Given records -

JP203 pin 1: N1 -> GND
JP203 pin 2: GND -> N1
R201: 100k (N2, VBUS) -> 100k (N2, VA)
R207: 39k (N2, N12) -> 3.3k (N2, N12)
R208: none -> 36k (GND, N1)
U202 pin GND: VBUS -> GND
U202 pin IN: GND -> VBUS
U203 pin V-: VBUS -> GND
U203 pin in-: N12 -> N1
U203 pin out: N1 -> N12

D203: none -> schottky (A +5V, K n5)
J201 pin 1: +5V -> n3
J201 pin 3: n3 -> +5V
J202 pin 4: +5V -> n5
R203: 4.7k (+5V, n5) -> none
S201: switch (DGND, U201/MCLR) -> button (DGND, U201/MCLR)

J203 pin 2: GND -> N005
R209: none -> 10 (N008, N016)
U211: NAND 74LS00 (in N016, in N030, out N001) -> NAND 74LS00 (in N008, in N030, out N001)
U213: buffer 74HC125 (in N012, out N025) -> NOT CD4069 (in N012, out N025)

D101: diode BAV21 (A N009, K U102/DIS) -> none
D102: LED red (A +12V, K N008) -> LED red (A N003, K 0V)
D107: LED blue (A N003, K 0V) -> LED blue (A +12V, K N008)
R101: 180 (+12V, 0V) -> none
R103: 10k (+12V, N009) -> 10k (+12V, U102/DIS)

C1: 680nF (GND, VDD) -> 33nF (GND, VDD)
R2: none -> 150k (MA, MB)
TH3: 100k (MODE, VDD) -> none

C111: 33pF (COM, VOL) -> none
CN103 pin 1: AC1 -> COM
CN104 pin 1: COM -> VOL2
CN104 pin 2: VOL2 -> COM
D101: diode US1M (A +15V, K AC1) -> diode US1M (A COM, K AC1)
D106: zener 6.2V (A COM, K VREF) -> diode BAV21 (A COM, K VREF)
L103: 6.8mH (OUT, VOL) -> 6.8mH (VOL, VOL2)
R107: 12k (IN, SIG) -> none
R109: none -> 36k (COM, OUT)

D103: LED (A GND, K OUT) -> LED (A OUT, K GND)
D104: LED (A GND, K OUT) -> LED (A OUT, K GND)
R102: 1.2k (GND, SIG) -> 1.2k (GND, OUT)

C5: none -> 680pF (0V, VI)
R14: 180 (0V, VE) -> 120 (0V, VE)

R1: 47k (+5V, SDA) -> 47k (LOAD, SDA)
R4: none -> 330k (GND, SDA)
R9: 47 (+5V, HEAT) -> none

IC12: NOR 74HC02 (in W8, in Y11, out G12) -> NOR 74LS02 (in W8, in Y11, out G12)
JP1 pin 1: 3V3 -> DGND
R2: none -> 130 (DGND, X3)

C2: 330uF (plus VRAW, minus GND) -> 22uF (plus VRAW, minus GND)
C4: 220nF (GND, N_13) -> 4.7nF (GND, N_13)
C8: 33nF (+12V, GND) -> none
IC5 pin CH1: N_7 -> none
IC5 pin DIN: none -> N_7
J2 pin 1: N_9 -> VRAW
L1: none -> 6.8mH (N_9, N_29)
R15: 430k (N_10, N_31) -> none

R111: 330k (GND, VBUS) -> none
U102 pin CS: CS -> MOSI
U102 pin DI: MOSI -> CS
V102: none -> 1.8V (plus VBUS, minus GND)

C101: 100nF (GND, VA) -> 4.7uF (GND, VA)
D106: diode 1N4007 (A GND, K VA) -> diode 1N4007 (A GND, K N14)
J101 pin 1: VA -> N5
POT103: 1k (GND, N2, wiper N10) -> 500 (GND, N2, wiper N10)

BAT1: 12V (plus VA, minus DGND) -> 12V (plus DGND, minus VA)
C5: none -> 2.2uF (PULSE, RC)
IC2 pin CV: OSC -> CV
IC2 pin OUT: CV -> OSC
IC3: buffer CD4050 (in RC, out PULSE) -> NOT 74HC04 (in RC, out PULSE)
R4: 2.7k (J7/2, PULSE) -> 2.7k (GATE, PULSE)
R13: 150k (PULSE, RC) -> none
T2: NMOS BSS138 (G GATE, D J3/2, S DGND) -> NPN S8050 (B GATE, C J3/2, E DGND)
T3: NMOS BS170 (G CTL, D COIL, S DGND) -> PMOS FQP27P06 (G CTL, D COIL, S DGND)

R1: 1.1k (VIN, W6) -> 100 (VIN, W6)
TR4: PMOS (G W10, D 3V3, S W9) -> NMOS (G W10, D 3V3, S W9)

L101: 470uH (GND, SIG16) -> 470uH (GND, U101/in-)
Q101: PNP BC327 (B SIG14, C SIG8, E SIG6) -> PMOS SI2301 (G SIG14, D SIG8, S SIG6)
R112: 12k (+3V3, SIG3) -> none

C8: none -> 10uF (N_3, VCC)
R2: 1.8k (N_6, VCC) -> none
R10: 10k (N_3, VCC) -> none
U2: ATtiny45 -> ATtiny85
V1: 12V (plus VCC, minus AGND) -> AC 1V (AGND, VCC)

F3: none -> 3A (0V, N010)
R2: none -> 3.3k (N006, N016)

The problem - Please go through the data and copy each line containing the word "PMOS".

Solution -
T3: NMOS BS170 (G CTL, D COIL, S DGND) -> PMOS FQP27P06 (G CTL, D COIL, S DGND)
TR4: PMOS (G W10, D 3V3, S W9) -> NMOS (G W10, D 3V3, S W9)
Q101: PNP BC327 (B SIG14, C SIG8, E SIG6) -> PMOS SI2301 (G SIG14, D SIG8, S SIG6)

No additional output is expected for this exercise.